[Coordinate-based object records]
#####
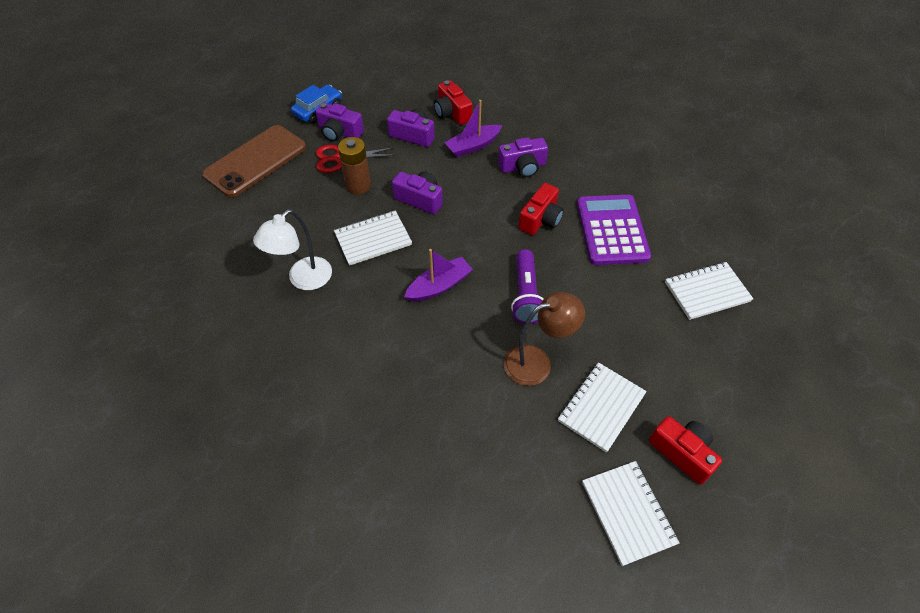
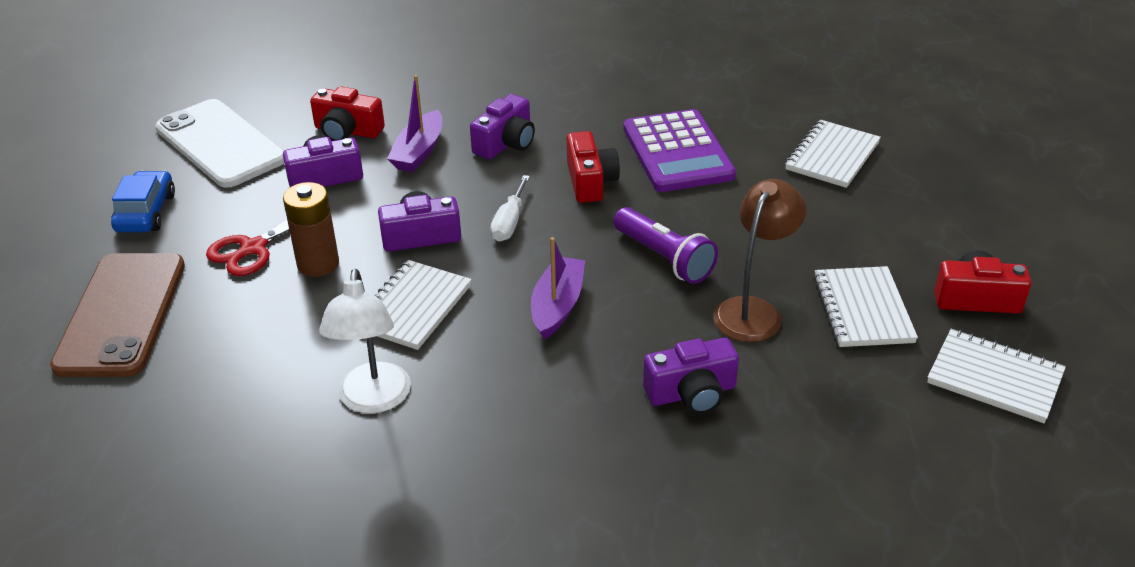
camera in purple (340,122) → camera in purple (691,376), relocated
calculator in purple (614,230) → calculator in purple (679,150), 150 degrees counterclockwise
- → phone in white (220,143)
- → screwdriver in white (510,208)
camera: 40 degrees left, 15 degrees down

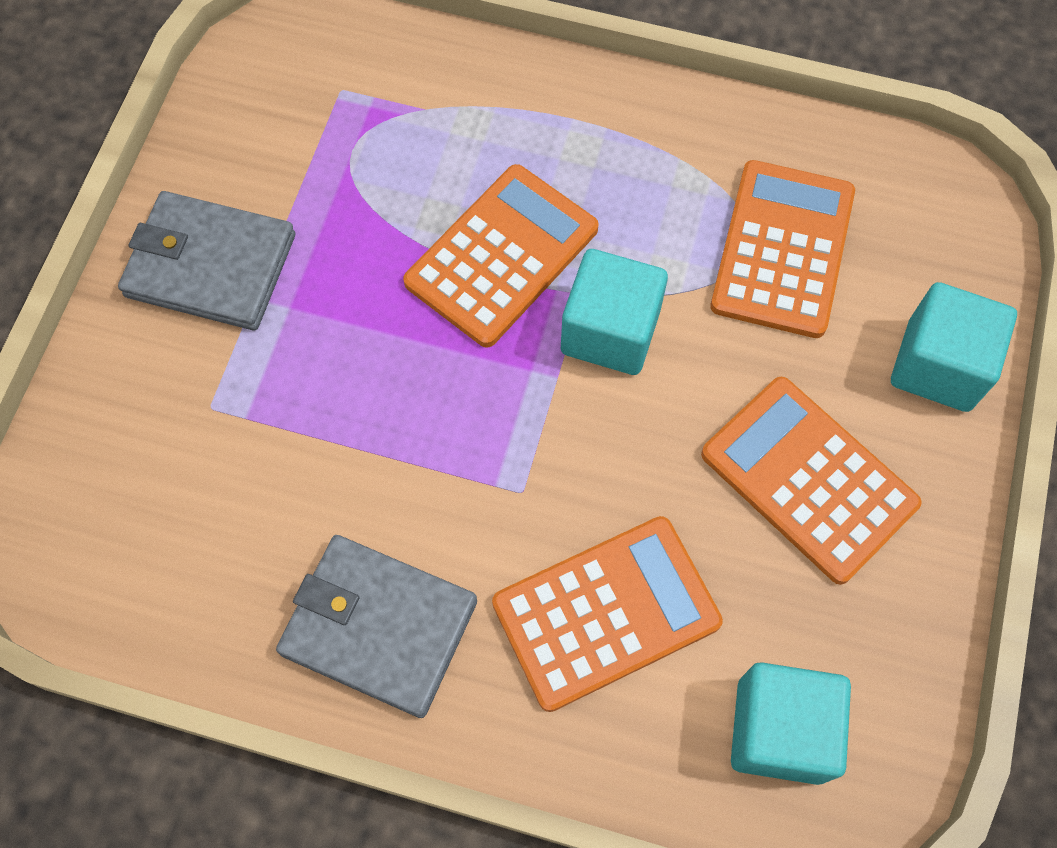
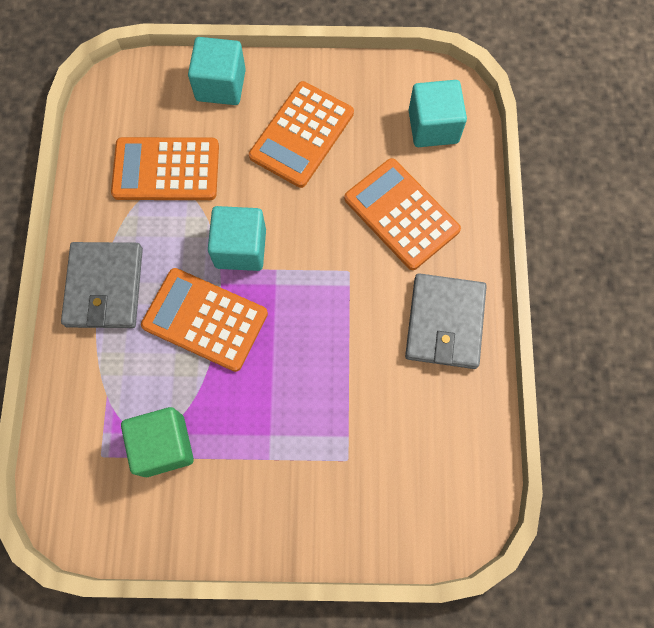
wallet in grey (206,260) → wallet in grey (102,285), relocated
- → cube in green (157,442)
camera: 105 degrees left, 5 degrees up

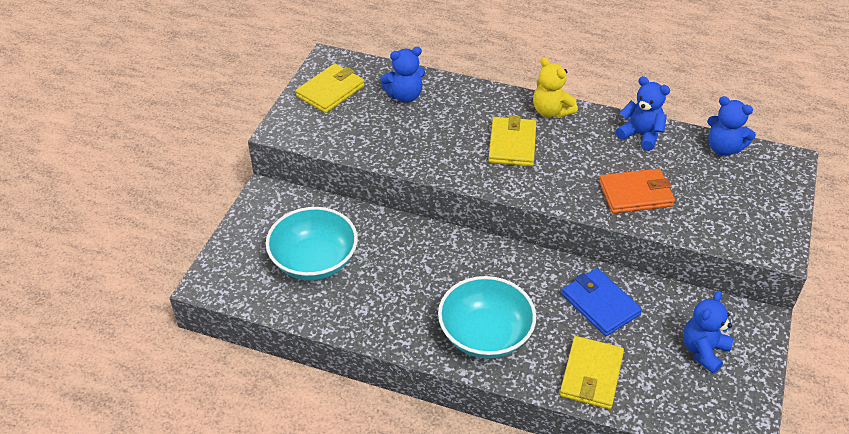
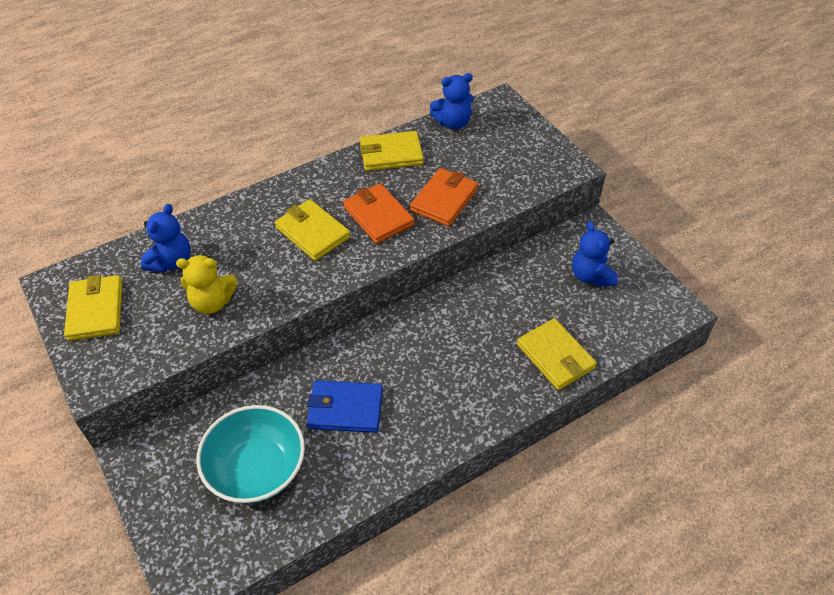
bowl in turquoise (487,317) → -
teddy bear in yellow (555,87) → teddy bear in yellow (207,284), relocated
wallet in blue (602,302) → wallet in blue (345,406), relocated
teddy bear in blue (643,113) → wallet in yellow (392,151)
- → wallet in orange (379,213)
camera: 50 degrees left, 5 degrees up

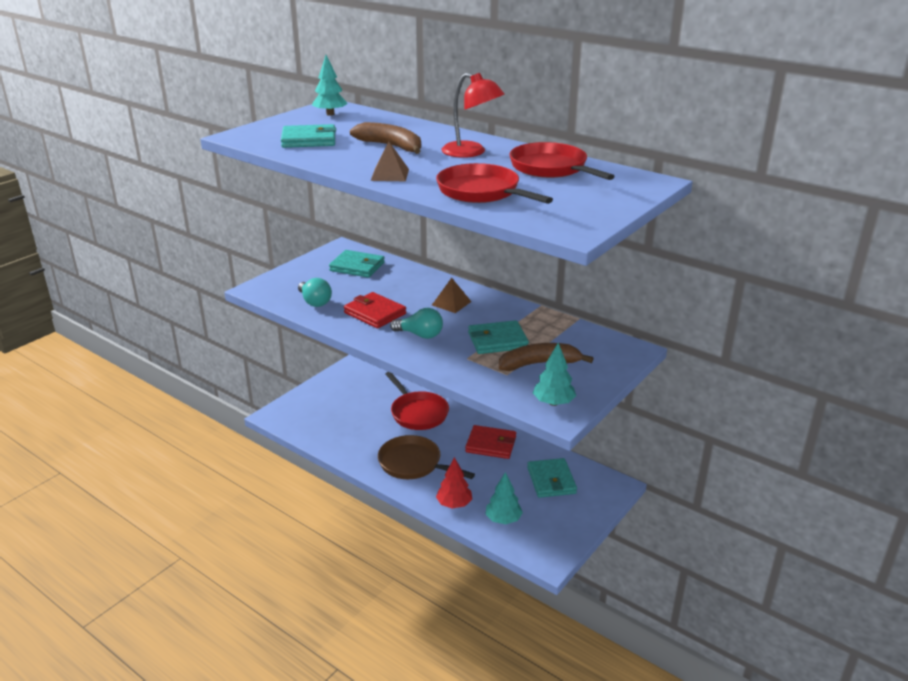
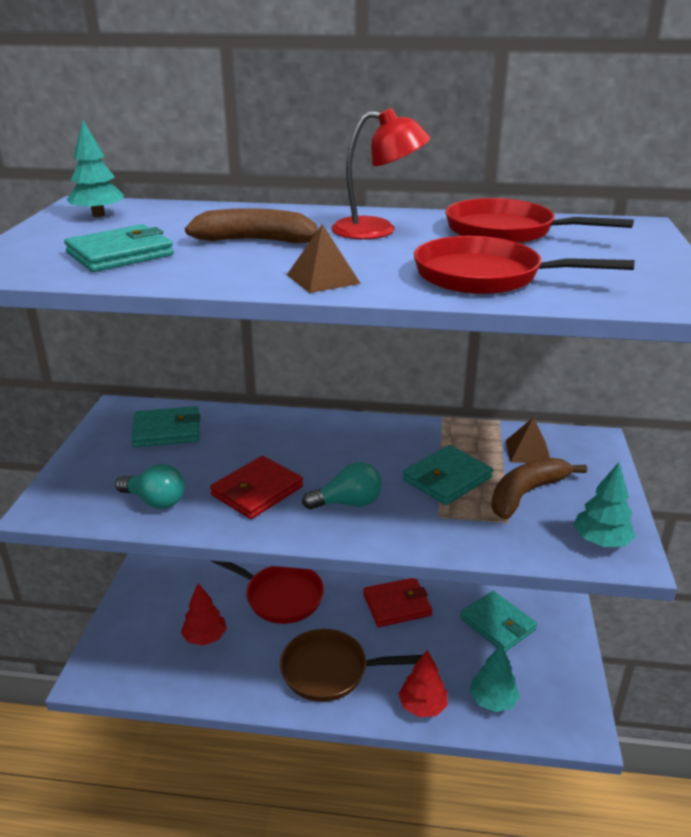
wallet in red (375,310) → wallet in red (256,487), 60 degrees counterclockwise
pyramid in brown (451,295) → pyramid in brown (528,440), relocated
- → tree in red (204,614)
camera: 30 degrees left, 0 degrees up

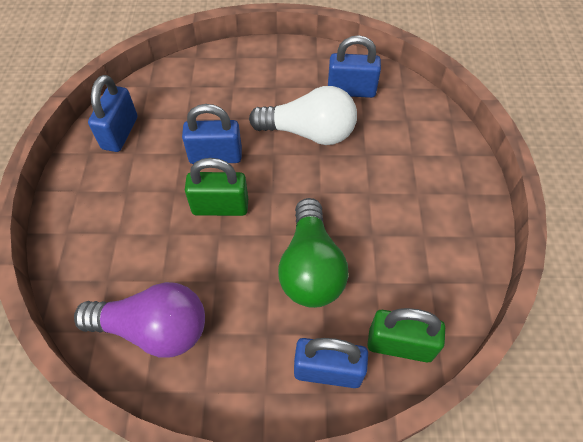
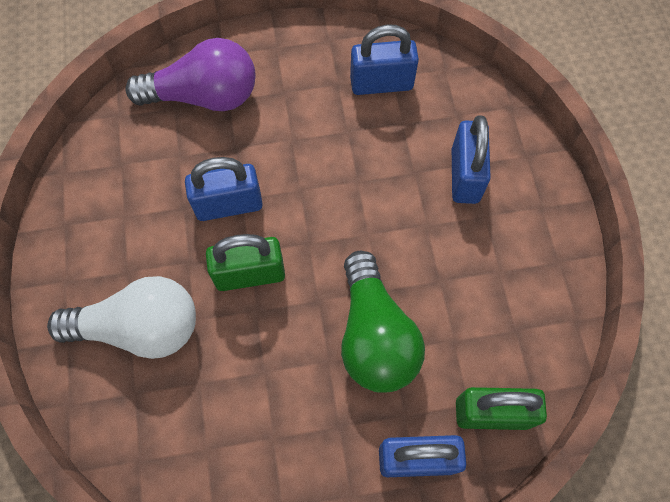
light bulb in purple (139,320) → light bulb in purple (190,74), relocated
padlock in blue (112,113) → padlock in blue (471,159), relocated
light bulb in white (303,115) → light bulb in white (121,317), relocated
camera: 10 degrees left, 10 degrees up

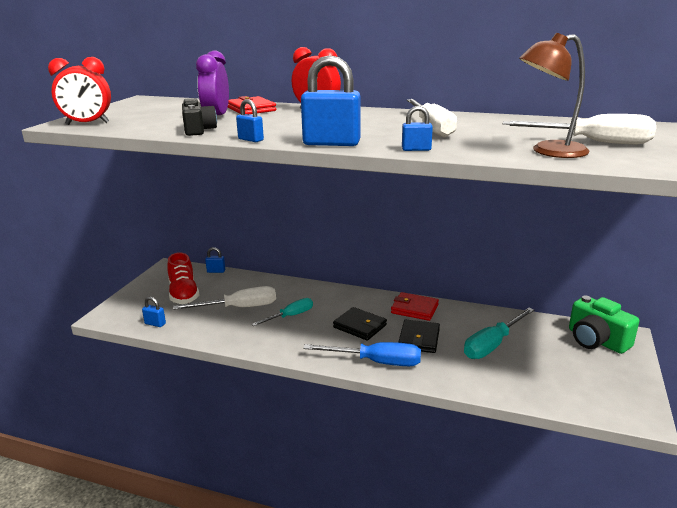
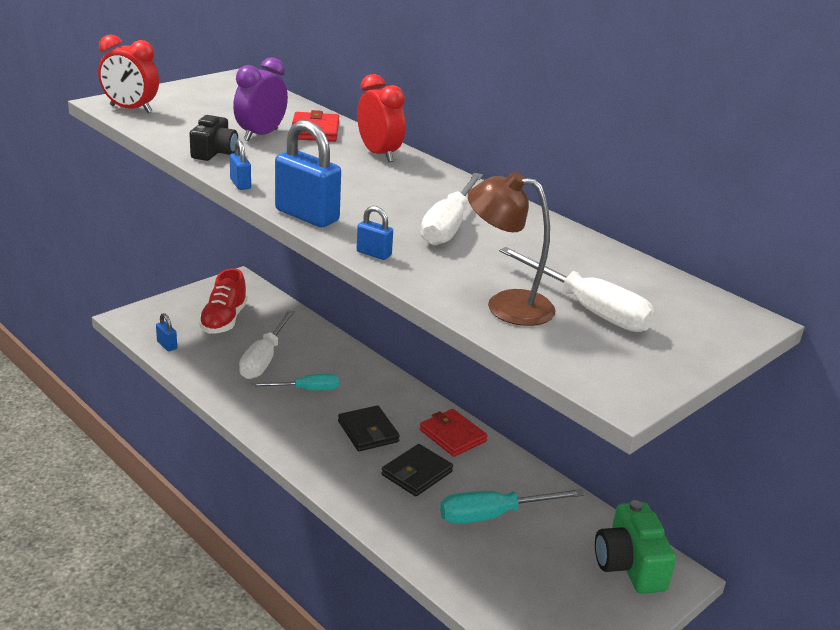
screwdriver in white (224,298) → screwdriver in white (267,344), 90 degrees clockwise
padlock in blue (215,260) → -
screwdriver in blue (362,354) → -
camera: 25 degrees right, 5 degrees up

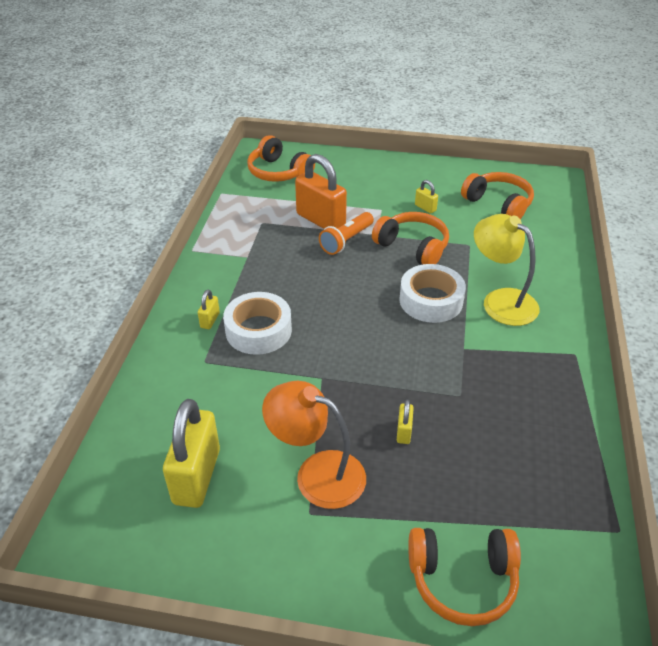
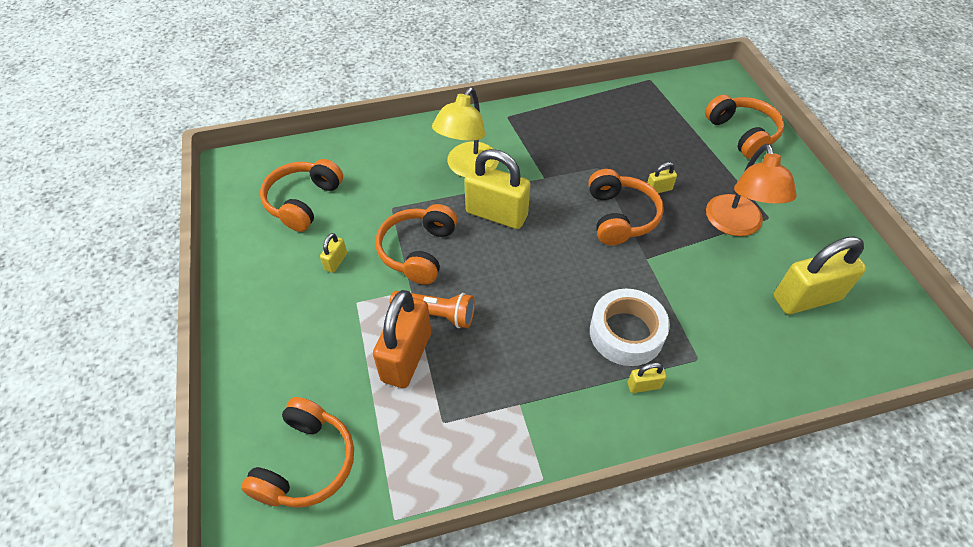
tape in white (432,293) → padlock in yellow (497,189)
- → headphones in orange (626,207)
camera: 115 degrees left, 10 degrees up

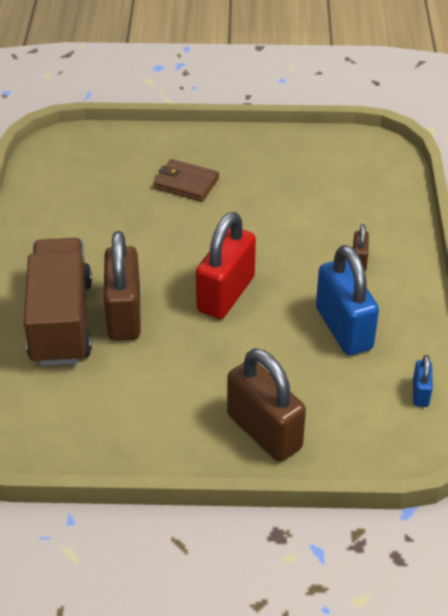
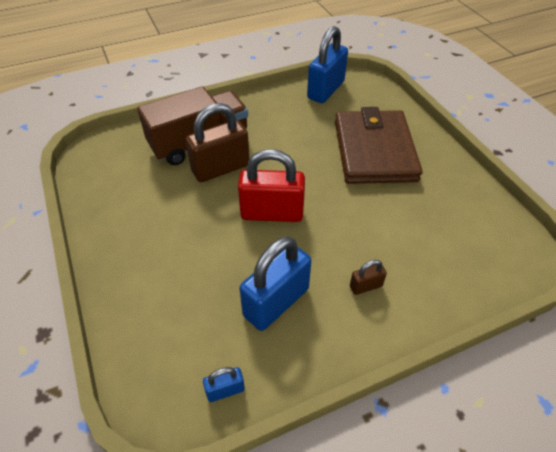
wallet in brown (186,180) → wallet in brown (379,145), x2.10
padlock in brown (266,405) → -
- → padlock in blue (327,64)
camera: 65 degrees right, 5 degrees up

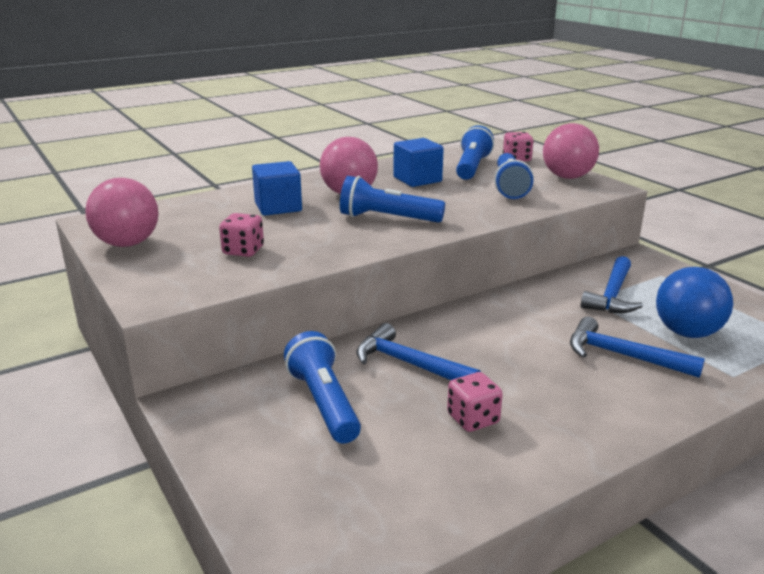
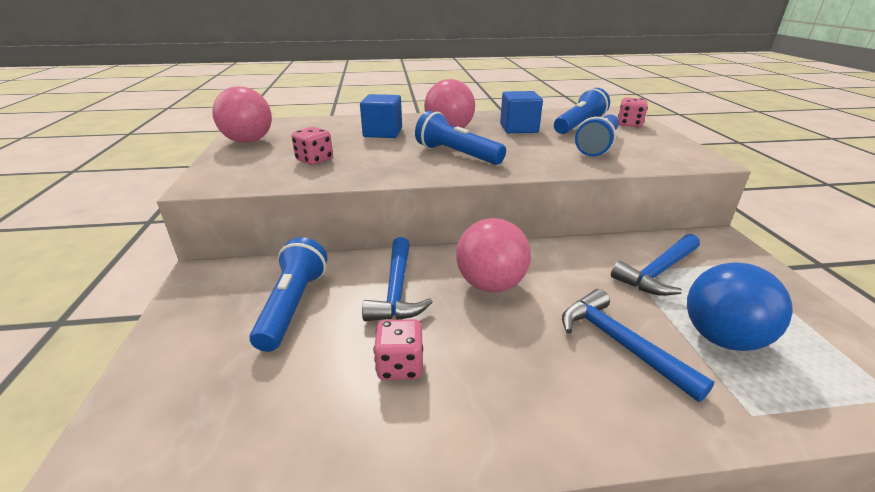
hammer in blue (418,351) → hammer in blue (397,279), 150 degrees counterclockwise
ball in pink (571,151) → ball in pink (493,255), relocated
camera: 25 degrees right, 5 degrees up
#####
[Task statement]:
Copy range, inclusive: the line holding "- → phone in white (220,143)" to the line holding "- → screwdriver in white (510,208)". Reproduce exactly those lines of the records above and no others.

[Answer area]:
- → phone in white (220,143)
- → screwdriver in white (510,208)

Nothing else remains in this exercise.